→ Task to carry out
Please give back only the lines below from the one containing "black square: (34, 19) -> (38, 21), turned 32" to the one containing "orange triangle: (109, 429)", each repeated word for word, both ends included.

→ Stored dataset items

★ ★ ★ ★ ★

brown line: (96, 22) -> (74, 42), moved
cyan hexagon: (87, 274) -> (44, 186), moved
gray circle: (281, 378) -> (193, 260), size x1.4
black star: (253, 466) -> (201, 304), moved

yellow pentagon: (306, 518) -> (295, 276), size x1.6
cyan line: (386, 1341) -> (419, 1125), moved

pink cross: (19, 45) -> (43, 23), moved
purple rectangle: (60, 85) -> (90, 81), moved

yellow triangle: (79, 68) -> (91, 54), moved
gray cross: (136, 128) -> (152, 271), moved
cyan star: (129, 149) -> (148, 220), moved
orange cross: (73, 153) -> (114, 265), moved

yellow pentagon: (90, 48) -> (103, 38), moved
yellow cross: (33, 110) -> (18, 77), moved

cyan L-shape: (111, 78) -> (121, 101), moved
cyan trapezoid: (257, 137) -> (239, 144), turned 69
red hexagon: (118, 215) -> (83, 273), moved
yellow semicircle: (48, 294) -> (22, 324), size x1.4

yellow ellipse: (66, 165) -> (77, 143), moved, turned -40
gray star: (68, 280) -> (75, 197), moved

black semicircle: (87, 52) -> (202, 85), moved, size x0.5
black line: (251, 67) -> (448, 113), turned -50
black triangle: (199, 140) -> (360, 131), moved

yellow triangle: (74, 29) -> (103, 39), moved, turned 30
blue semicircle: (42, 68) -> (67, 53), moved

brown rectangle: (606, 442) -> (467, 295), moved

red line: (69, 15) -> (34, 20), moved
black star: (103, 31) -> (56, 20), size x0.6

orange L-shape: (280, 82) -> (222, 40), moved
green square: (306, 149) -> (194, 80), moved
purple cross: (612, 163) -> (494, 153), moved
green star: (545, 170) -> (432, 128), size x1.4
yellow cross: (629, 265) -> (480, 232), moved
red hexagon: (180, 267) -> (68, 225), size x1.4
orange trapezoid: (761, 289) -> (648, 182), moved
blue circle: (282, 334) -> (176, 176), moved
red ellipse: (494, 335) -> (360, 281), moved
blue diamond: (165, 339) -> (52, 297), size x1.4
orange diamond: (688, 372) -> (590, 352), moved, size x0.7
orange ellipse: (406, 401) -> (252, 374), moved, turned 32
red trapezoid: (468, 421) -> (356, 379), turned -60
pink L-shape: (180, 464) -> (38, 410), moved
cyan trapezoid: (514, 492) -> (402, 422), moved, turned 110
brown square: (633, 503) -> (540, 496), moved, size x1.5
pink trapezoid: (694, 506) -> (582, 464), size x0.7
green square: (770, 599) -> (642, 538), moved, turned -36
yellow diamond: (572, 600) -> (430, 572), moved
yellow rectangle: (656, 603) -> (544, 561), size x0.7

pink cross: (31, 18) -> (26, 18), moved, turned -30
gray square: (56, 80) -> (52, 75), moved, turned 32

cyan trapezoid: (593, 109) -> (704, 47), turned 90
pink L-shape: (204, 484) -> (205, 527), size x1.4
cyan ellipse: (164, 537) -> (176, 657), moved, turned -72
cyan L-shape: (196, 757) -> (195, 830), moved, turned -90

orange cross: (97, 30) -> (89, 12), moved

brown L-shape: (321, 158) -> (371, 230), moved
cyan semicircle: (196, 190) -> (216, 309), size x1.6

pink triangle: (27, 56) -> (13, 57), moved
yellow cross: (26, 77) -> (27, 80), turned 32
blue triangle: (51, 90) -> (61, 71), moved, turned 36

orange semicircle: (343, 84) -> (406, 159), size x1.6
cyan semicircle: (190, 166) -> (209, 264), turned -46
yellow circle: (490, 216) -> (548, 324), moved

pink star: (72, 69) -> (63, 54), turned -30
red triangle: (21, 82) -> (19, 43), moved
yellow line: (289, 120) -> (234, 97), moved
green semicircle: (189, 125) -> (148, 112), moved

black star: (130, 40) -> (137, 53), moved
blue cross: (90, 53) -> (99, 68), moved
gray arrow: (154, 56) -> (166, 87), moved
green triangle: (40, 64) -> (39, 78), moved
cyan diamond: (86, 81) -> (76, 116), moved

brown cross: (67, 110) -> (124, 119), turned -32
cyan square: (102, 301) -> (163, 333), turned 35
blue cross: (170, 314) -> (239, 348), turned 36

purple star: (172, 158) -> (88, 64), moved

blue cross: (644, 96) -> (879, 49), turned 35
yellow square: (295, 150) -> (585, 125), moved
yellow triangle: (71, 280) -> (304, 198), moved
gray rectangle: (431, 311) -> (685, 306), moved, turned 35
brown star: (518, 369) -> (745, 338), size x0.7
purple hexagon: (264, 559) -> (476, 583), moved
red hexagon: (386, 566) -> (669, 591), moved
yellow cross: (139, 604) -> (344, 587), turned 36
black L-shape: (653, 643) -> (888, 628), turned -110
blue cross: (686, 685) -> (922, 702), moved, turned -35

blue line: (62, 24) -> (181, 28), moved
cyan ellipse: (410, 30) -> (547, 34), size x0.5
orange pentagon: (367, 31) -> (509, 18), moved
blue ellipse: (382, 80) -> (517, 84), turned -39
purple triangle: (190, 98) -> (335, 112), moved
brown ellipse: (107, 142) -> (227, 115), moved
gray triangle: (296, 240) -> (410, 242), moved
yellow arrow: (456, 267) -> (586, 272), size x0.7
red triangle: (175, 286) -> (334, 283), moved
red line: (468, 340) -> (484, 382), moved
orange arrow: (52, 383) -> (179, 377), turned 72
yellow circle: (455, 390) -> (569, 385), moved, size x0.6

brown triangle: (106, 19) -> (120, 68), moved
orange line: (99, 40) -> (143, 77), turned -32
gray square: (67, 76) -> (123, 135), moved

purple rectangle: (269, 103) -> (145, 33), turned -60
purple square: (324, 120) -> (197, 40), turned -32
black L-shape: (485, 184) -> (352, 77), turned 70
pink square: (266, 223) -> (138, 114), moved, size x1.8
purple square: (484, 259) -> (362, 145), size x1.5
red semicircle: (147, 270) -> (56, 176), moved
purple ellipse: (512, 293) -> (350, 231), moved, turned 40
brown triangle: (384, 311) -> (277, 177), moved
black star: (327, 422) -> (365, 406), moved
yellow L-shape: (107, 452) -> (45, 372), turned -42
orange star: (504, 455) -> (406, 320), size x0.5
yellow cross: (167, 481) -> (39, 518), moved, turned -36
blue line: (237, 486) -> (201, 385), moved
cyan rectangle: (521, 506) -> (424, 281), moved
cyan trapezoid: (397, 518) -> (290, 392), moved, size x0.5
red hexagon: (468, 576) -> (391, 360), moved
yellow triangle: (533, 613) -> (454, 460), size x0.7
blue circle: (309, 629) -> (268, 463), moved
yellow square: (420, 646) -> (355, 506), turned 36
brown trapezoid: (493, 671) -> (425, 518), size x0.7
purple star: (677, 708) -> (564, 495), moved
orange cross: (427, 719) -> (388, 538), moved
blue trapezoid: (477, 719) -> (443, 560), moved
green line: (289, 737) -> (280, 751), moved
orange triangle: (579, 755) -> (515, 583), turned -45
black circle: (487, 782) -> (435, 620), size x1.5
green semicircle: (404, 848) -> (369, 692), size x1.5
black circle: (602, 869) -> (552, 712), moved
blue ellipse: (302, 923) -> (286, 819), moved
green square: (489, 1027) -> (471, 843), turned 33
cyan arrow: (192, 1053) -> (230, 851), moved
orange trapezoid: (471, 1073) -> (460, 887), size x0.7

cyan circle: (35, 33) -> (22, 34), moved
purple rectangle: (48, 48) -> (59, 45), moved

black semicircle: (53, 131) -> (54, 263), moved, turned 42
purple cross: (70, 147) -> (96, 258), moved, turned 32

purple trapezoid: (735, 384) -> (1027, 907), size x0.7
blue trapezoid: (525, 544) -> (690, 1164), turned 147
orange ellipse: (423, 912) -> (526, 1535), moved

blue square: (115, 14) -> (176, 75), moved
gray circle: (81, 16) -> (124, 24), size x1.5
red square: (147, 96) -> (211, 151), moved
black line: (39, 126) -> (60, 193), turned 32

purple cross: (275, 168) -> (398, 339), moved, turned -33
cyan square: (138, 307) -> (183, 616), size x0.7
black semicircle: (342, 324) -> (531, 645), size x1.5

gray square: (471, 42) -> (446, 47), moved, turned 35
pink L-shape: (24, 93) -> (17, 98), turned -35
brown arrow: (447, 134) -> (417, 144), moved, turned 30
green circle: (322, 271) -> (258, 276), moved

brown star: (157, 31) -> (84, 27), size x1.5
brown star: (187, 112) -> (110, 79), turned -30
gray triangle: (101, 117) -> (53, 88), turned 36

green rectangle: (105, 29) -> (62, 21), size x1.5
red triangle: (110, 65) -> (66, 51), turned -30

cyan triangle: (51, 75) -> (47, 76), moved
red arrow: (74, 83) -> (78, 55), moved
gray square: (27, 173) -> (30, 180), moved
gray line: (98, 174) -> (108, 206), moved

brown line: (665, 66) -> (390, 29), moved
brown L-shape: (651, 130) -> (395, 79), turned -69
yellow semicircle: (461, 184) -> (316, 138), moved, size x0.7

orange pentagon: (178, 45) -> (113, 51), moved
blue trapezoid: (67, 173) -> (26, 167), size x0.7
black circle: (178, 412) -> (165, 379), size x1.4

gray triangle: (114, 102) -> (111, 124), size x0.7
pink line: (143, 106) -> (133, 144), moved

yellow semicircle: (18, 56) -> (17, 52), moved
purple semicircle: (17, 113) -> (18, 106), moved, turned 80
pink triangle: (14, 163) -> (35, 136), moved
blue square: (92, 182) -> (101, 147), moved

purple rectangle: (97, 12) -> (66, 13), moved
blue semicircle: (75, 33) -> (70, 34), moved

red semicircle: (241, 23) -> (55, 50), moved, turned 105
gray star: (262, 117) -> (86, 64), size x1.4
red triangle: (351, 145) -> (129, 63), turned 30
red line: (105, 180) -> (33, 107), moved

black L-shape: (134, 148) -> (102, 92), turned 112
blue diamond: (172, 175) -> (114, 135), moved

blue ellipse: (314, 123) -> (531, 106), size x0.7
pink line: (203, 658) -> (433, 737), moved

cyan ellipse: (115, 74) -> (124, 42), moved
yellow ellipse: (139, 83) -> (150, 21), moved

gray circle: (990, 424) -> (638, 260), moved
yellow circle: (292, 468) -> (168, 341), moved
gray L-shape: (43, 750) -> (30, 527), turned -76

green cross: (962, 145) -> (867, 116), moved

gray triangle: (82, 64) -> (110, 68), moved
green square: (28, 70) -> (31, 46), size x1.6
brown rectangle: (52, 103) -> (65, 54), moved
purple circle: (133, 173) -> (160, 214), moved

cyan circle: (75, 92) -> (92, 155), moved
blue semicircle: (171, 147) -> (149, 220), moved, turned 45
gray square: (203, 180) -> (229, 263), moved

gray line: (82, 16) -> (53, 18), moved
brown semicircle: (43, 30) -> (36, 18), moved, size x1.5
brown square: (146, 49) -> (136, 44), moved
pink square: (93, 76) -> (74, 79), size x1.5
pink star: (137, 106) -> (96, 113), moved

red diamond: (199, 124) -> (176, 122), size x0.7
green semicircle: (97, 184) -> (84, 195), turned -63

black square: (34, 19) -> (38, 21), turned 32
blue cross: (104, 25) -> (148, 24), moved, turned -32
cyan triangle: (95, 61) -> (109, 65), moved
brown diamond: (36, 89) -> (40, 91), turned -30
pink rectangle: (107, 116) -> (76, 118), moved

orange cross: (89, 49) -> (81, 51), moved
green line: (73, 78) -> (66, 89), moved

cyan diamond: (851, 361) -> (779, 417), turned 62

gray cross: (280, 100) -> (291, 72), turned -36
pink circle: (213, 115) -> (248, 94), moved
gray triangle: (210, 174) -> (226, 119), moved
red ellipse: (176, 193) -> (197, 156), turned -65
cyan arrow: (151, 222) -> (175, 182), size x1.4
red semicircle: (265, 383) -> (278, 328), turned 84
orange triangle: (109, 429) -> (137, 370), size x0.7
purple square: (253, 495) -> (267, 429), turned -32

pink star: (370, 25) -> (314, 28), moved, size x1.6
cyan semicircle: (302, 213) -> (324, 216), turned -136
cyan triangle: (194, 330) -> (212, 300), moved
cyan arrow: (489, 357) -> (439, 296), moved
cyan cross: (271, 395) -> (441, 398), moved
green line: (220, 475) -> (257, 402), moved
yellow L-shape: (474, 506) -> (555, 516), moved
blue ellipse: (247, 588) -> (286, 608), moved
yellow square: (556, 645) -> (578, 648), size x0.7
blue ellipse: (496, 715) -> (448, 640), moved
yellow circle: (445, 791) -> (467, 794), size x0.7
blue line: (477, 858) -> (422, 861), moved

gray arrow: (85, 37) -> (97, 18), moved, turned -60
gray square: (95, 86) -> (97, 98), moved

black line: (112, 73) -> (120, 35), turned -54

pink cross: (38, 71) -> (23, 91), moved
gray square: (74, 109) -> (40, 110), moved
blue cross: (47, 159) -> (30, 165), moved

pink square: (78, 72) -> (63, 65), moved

★ ★ ★ ★ ★

→ Your response
black square: (34, 19) -> (38, 21), turned 32
blue cross: (104, 25) -> (148, 24), moved, turned -32
cyan triangle: (95, 61) -> (109, 65), moved
brown diamond: (36, 89) -> (40, 91), turned -30
pink rectangle: (107, 116) -> (76, 118), moved

orange cross: (89, 49) -> (81, 51), moved
green line: (73, 78) -> (66, 89), moved

cyan diamond: (851, 361) -> (779, 417), turned 62

gray cross: (280, 100) -> (291, 72), turned -36
pink circle: (213, 115) -> (248, 94), moved
gray triangle: (210, 174) -> (226, 119), moved
red ellipse: (176, 193) -> (197, 156), turned -65
cyan arrow: (151, 222) -> (175, 182), size x1.4
red semicircle: (265, 383) -> (278, 328), turned 84
orange triangle: (109, 429) -> (137, 370), size x0.7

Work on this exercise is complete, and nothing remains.